In the data that follows, give the number of lines containing the word "truck". Offer no additional comment.

Segment Start: EXTRACTED ENTRIES

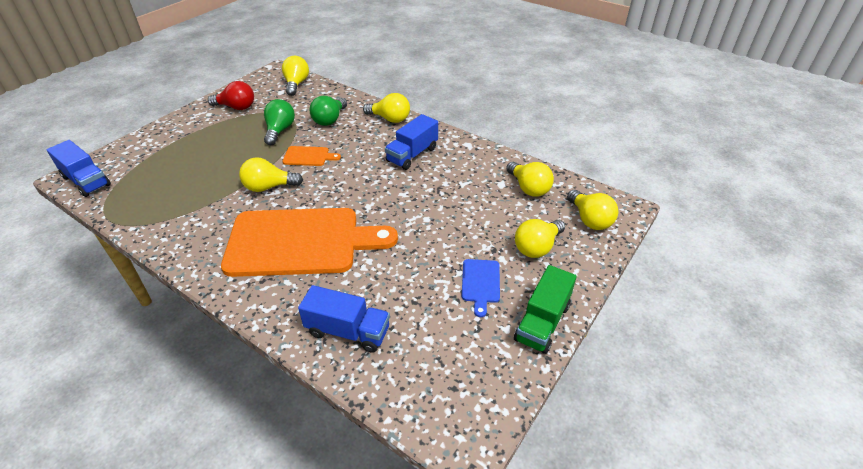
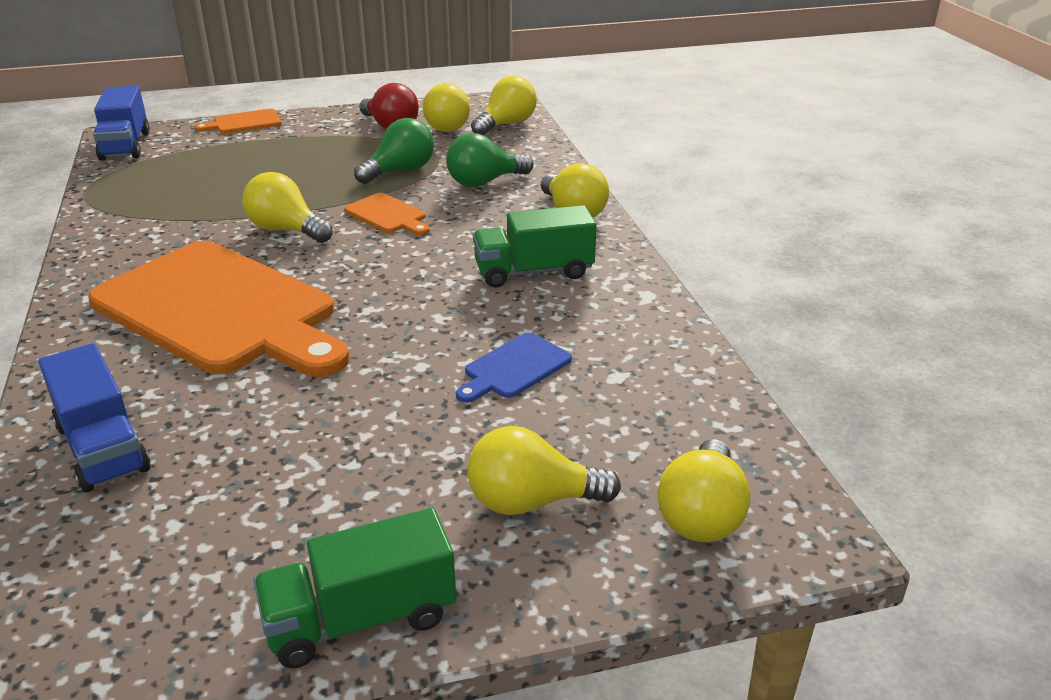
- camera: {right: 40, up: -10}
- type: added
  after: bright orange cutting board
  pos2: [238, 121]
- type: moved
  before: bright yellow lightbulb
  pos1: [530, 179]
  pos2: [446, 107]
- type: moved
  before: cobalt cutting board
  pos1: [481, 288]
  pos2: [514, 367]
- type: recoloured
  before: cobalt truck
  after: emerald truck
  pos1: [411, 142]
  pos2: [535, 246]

Segment End: EXTRACTED ENTRIES

* [EXERCISE SOLUTION]: 2